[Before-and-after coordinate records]
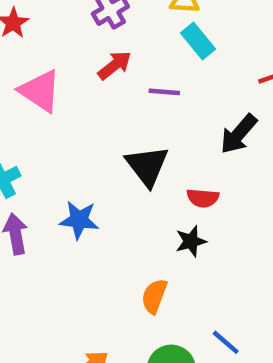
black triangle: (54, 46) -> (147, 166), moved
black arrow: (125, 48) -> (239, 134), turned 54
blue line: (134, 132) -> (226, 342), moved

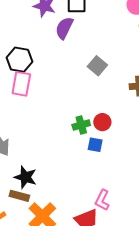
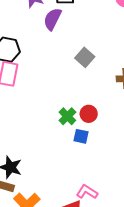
green cross: (81, 125) -> (67, 116), turned -30
pink L-shape: (102, 200) -> (87, 192), turned 95

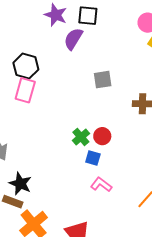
gray square: (85, 57) -> (103, 80), turned 36
pink L-shape: (87, 192) -> (101, 185), moved

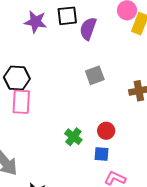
purple semicircle: (73, 39) -> (88, 29), moved
green cross: (81, 137) -> (73, 137), moved

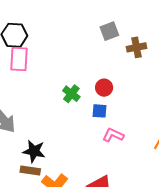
gray square: (95, 75) -> (109, 31), moved

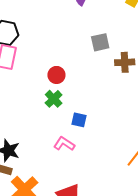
red circle: (104, 88) -> (56, 75), moved
pink L-shape: (113, 135) -> (64, 144), moved

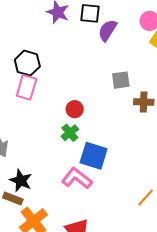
blue square: (79, 120) -> (94, 156), size x1.8
pink L-shape: (64, 144) -> (77, 178), size x1.4

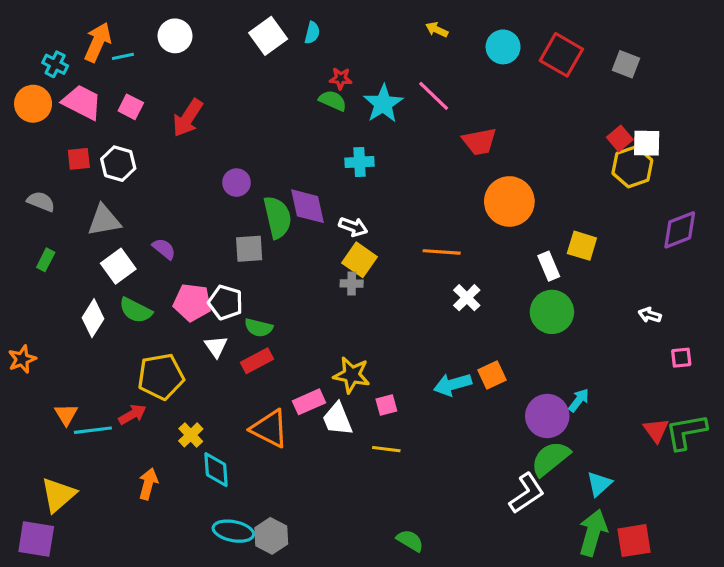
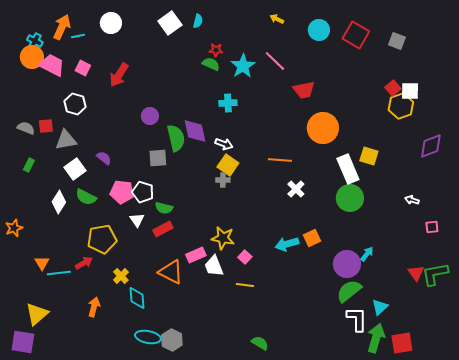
orange circle: (33, 104) -> (32, 57), moved
red square: (79, 159) -> (46, 126), moved
white rectangle: (549, 266) -> (348, 169), size x1.6
pink square: (386, 405) -> (245, 257), turned -32
white L-shape: (527, 493) -> (357, 319), moved, turned -56

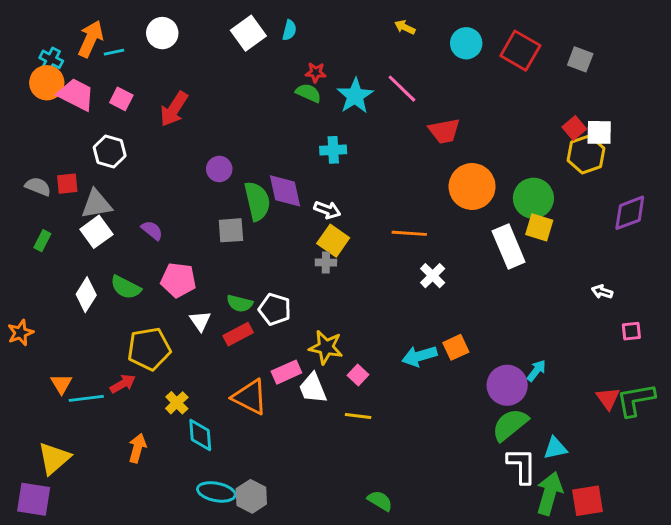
white square: (75, 169) -> (96, 232), moved
white pentagon: (143, 192) -> (275, 309), moved
green circle: (350, 198) -> (533, 198), moved
cyan triangle: (380, 307) -> (555, 448), turned 30

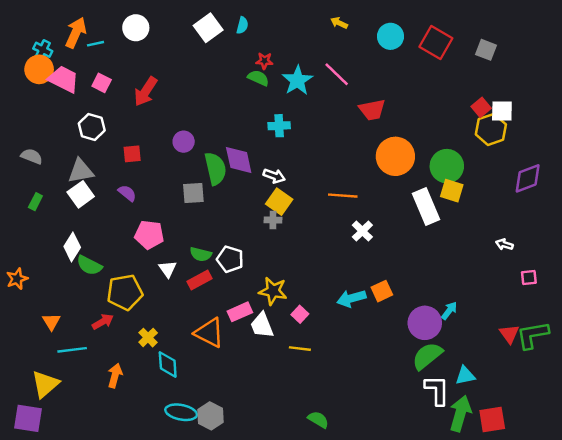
red square: (67, 184) -> (132, 154), moved
green semicircle: (126, 287) -> (89, 265), moved
cyan line: (86, 398) -> (72, 350), moved

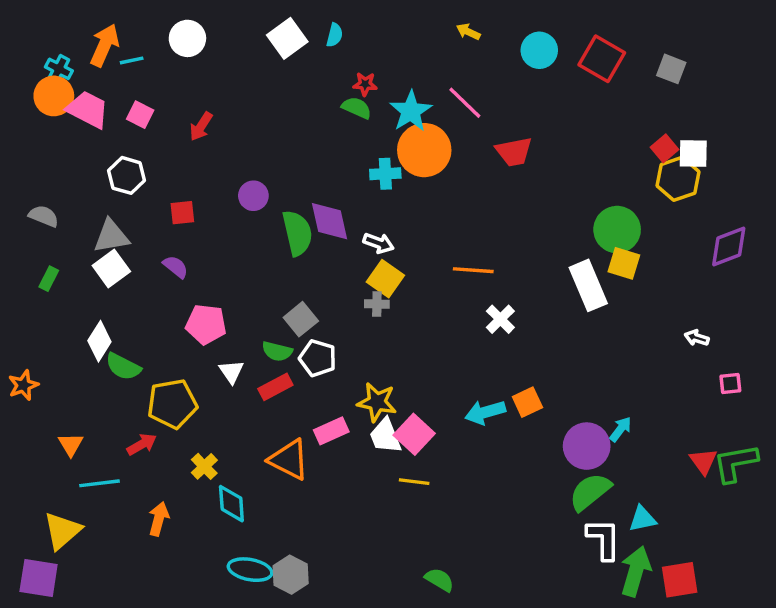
red arrow: (146, 91) -> (201, 126), size x0.7
orange circle: (395, 156) -> (424, 150), moved
gray square: (193, 193) -> (301, 319), moved, turned -35
pink square: (300, 314) -> (414, 434), size x1.6
white trapezoid: (262, 325) -> (385, 436), moved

#### WHAT YOU HAVE TO DO
Starting from the line containing "gray square: (95, 75) -> (109, 31), moved", repeat each line exactly through the end of the entries, including the last, while leaving pictures out.

#### ANSWER BOX
gray square: (95, 75) -> (109, 31), moved

red circle: (104, 88) -> (56, 75), moved
pink L-shape: (113, 135) -> (64, 144), moved

blue square: (79, 120) -> (94, 156), size x1.8
pink L-shape: (64, 144) -> (77, 178), size x1.4

orange circle: (33, 104) -> (32, 57), moved
red square: (79, 159) -> (46, 126), moved
white rectangle: (549, 266) -> (348, 169), size x1.6
pink square: (386, 405) -> (245, 257), turned -32
white L-shape: (527, 493) -> (357, 319), moved, turned -56

white square: (75, 169) -> (96, 232), moved
white pentagon: (143, 192) -> (275, 309), moved
green circle: (350, 198) -> (533, 198), moved
cyan triangle: (380, 307) -> (555, 448), turned 30

red square: (67, 184) -> (132, 154), moved
green semicircle: (126, 287) -> (89, 265), moved
cyan line: (86, 398) -> (72, 350), moved

red arrow: (146, 91) -> (201, 126), size x0.7
orange circle: (395, 156) -> (424, 150), moved
gray square: (193, 193) -> (301, 319), moved, turned -35
pink square: (300, 314) -> (414, 434), size x1.6
white trapezoid: (262, 325) -> (385, 436), moved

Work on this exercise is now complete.